■ What you have to do ■
Output the line that contains "C5: 220nF (GND, W3) -> 220nF (W3, W7)", then every line beneath it through the end of the records, exactly as given and with no other lines.

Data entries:
Start of Block
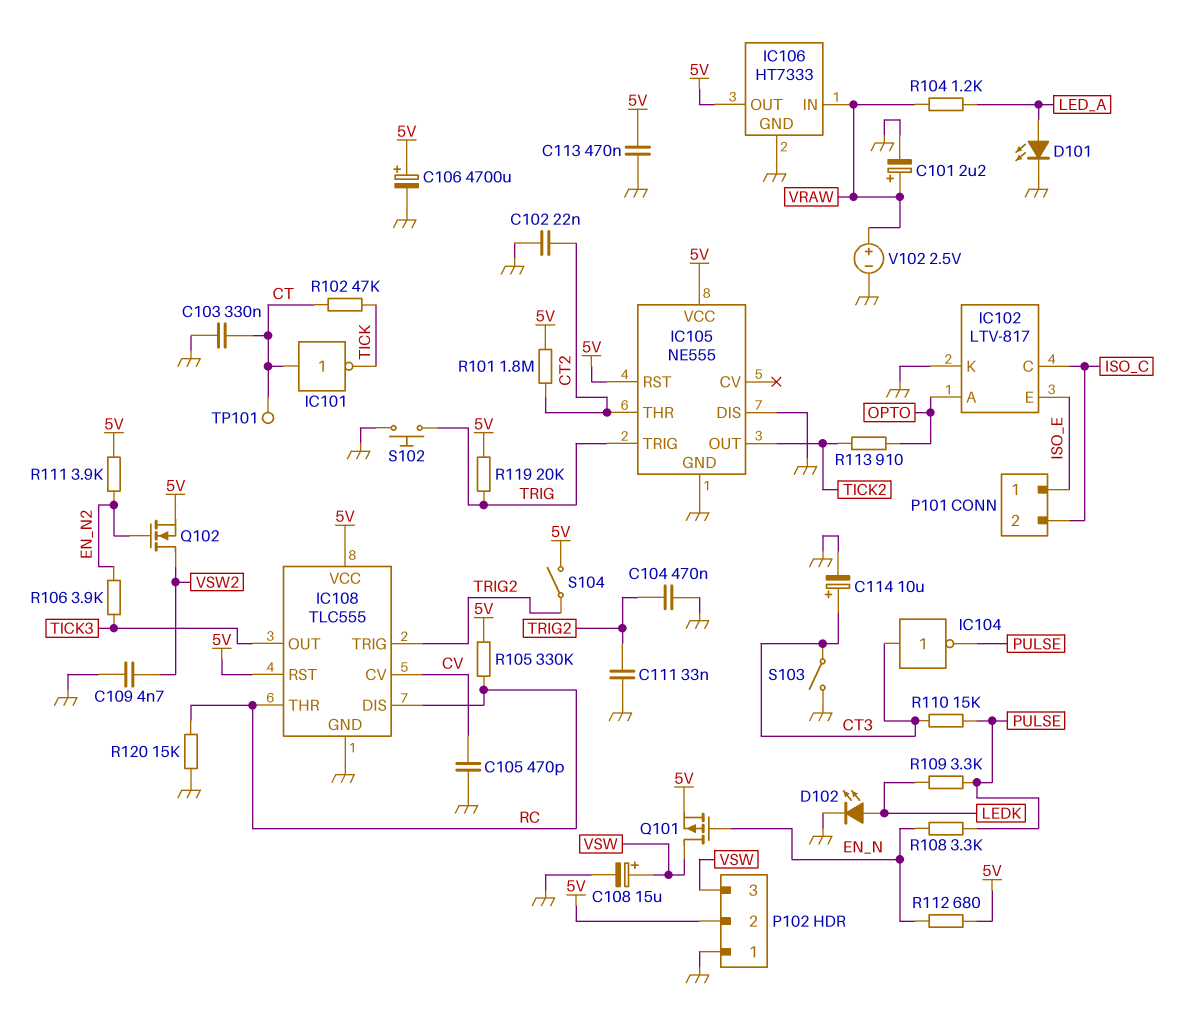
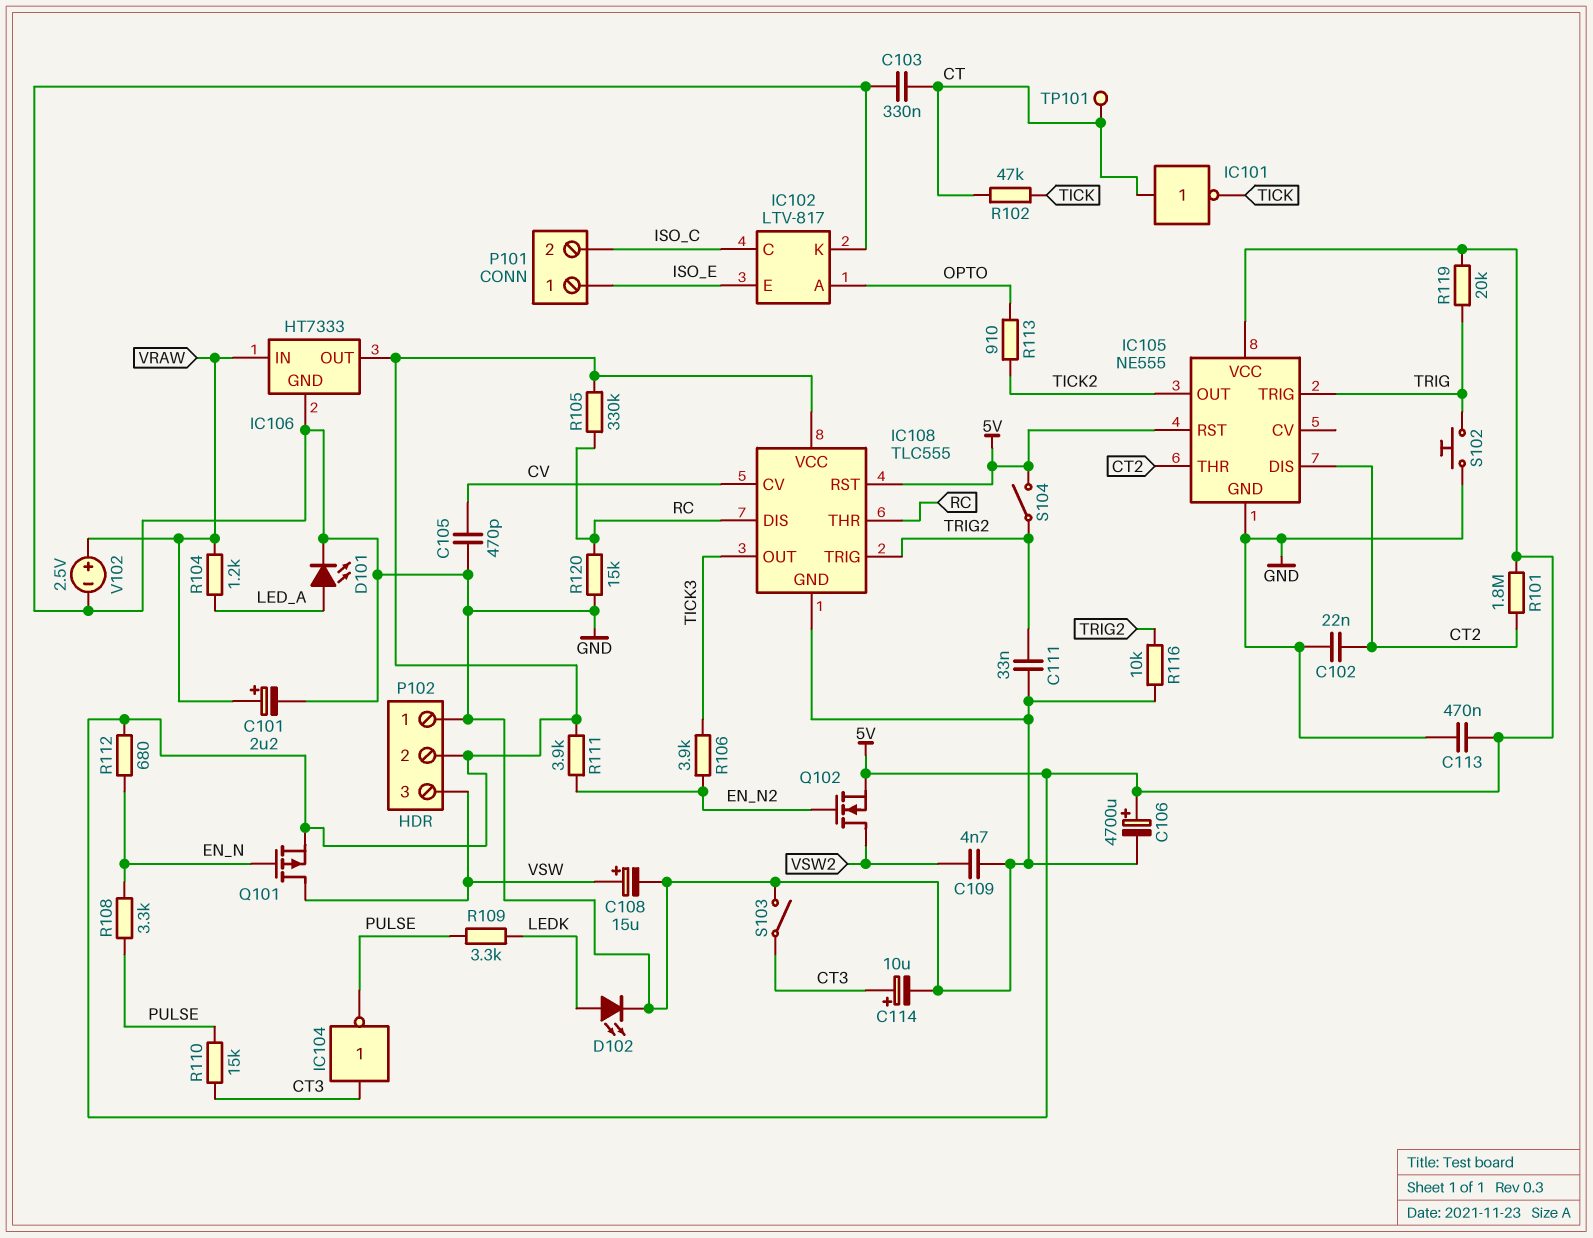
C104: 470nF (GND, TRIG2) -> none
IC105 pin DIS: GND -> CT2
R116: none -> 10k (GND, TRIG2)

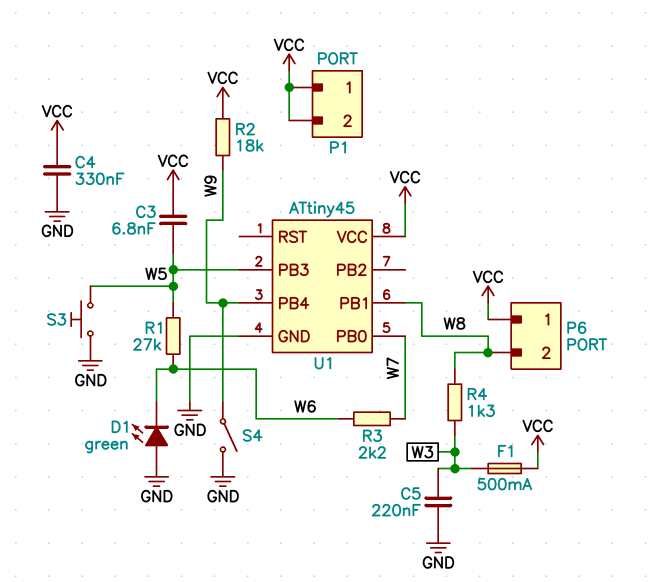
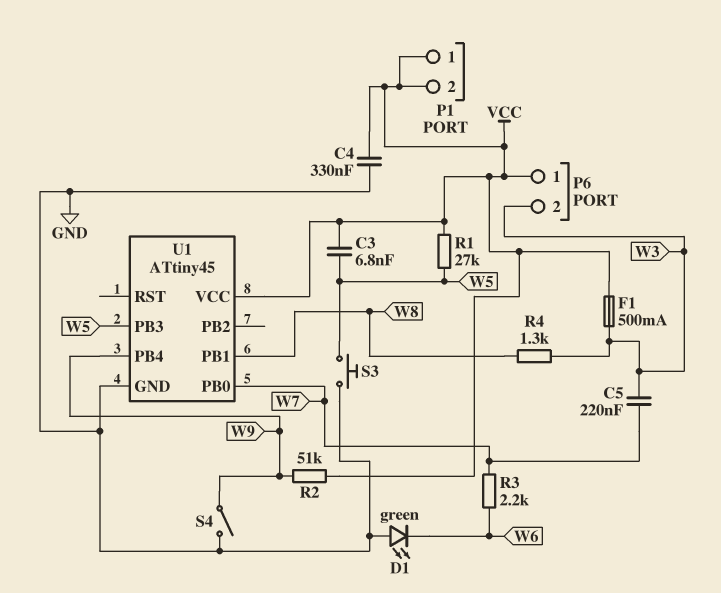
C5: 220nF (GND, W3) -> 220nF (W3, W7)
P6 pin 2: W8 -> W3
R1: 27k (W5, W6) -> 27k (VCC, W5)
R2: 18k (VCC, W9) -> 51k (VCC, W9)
End of Block
■ Reply to the task ■
C5: 220nF (GND, W3) -> 220nF (W3, W7)
P6 pin 2: W8 -> W3
R1: 27k (W5, W6) -> 27k (VCC, W5)
R2: 18k (VCC, W9) -> 51k (VCC, W9)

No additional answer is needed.